Data listing:
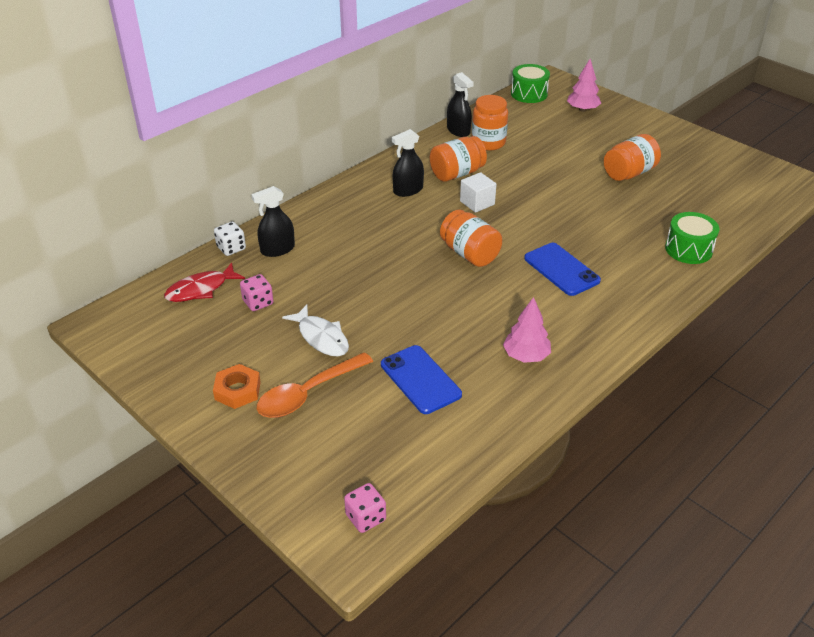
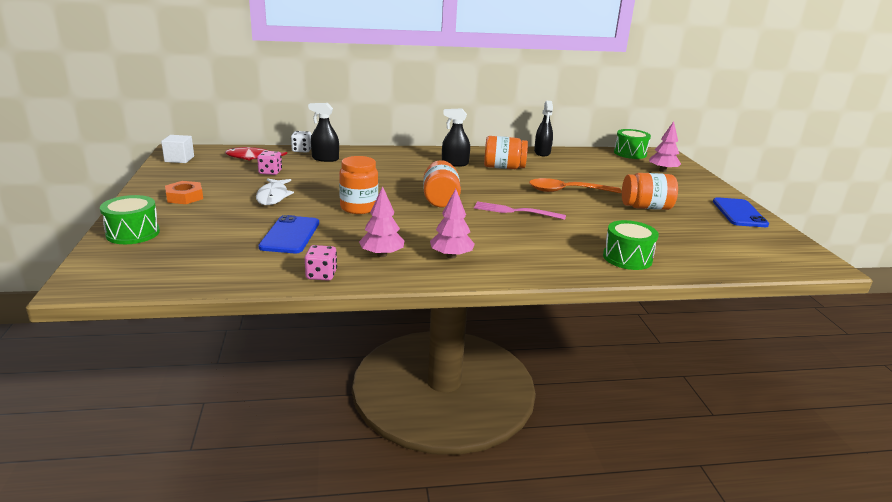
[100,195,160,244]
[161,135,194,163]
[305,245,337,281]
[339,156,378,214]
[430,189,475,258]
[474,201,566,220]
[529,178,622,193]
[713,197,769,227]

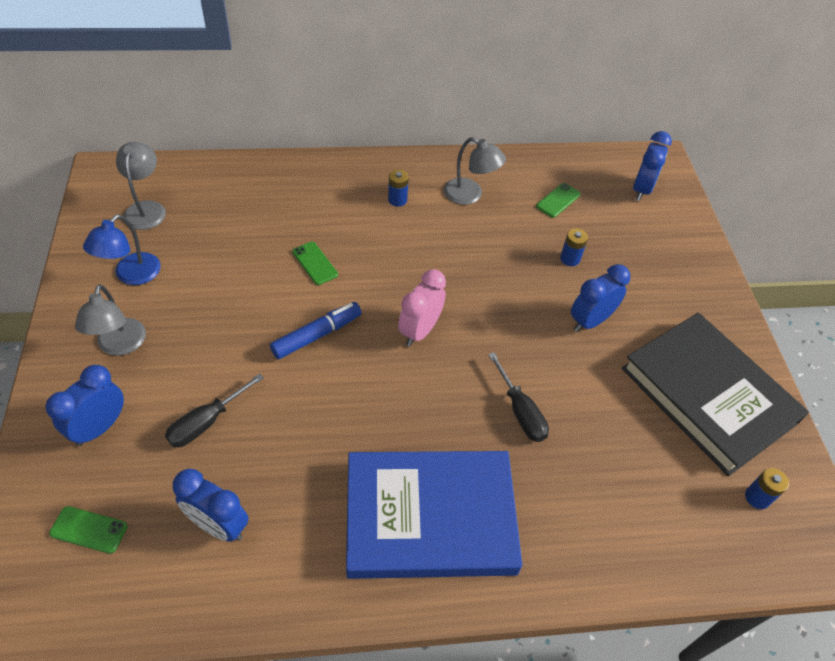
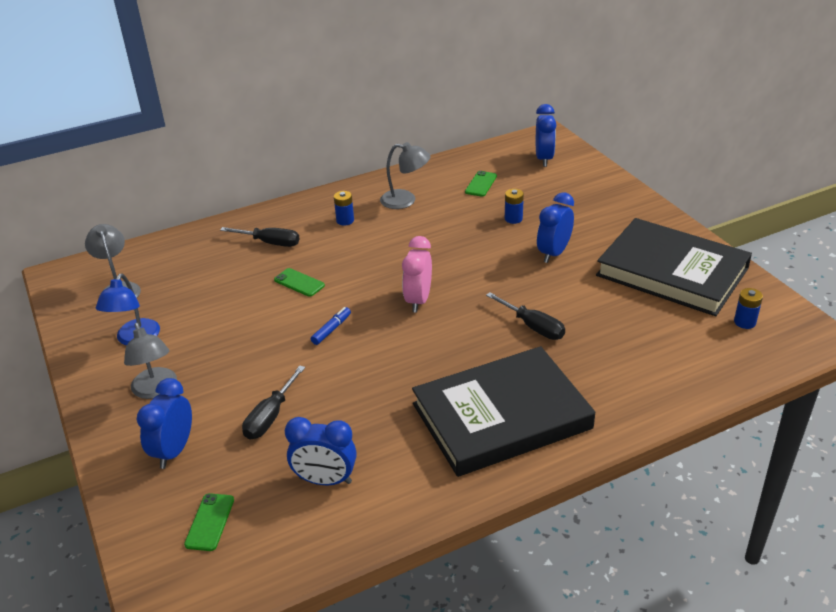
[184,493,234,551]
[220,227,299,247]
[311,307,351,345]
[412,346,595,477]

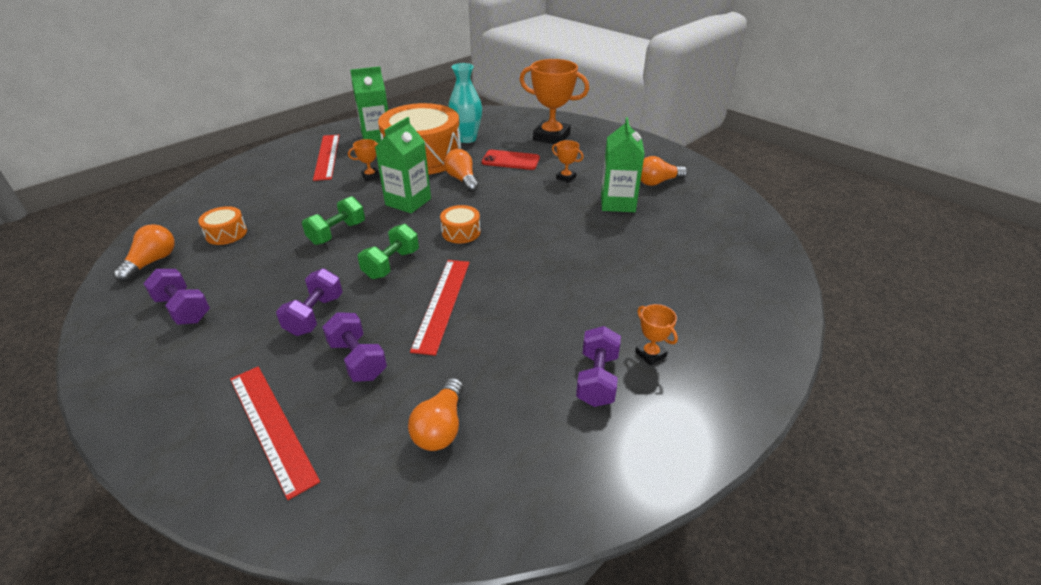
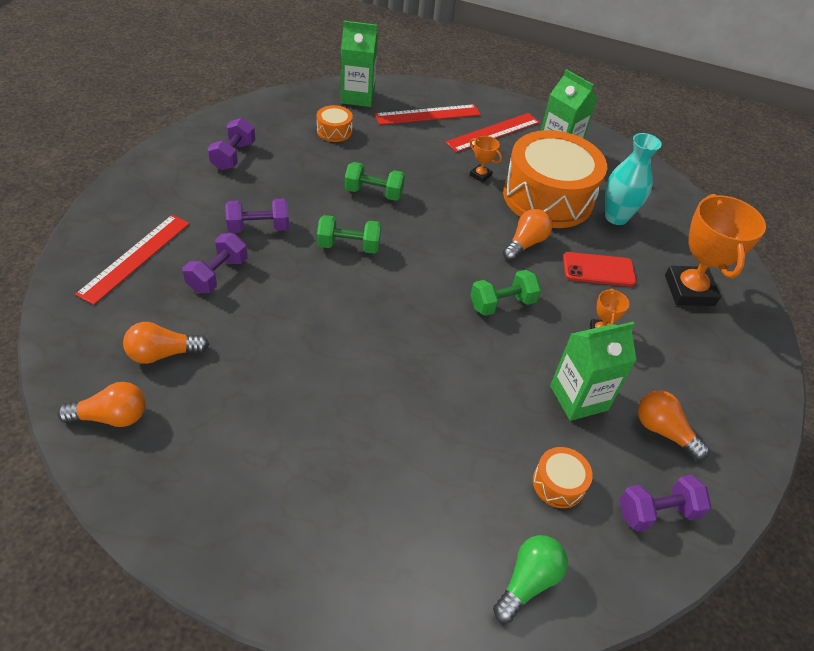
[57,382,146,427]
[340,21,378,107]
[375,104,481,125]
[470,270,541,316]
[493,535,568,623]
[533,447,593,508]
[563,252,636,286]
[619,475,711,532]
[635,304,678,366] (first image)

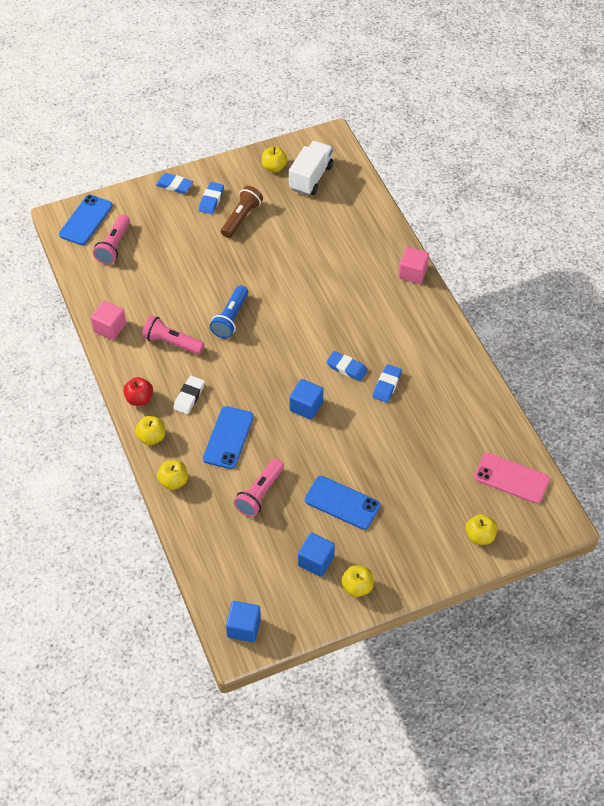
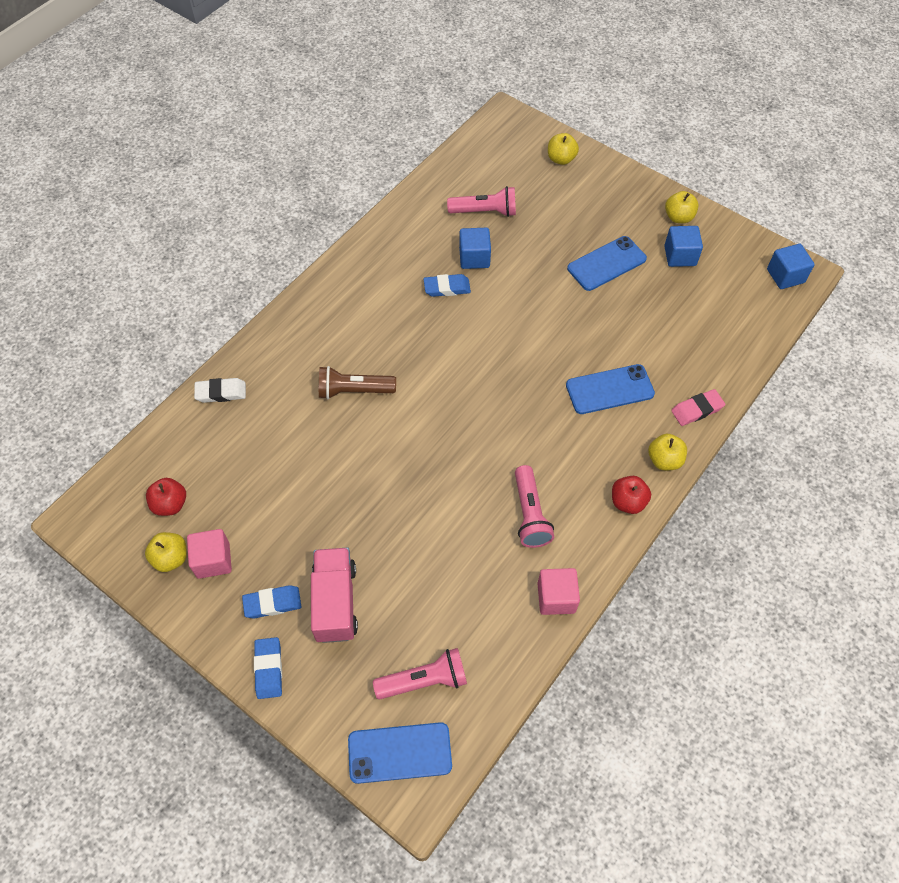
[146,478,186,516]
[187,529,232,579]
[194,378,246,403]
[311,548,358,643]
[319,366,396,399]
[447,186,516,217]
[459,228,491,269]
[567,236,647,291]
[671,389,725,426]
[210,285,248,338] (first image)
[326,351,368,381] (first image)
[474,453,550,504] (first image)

Your objective: Only one thing is required here: an exact copy of the lines from the one bearing "[529,178,622,193]" through the final line above, both included, with pictures left out.

Worked solution:
[529,178,622,193]
[713,197,769,227]

[184,493,234,551]
[220,227,299,247]
[311,307,351,345]
[412,346,595,477]

[57,382,146,427]
[340,21,378,107]
[375,104,481,125]
[470,270,541,316]
[493,535,568,623]
[533,447,593,508]
[563,252,636,286]
[619,475,711,532]
[635,304,678,366] (first image)

[146,478,186,516]
[187,529,232,579]
[194,378,246,403]
[311,548,358,643]
[319,366,396,399]
[447,186,516,217]
[459,228,491,269]
[567,236,647,291]
[671,389,725,426]
[210,285,248,338] (first image)
[326,351,368,381] (first image)
[474,453,550,504] (first image)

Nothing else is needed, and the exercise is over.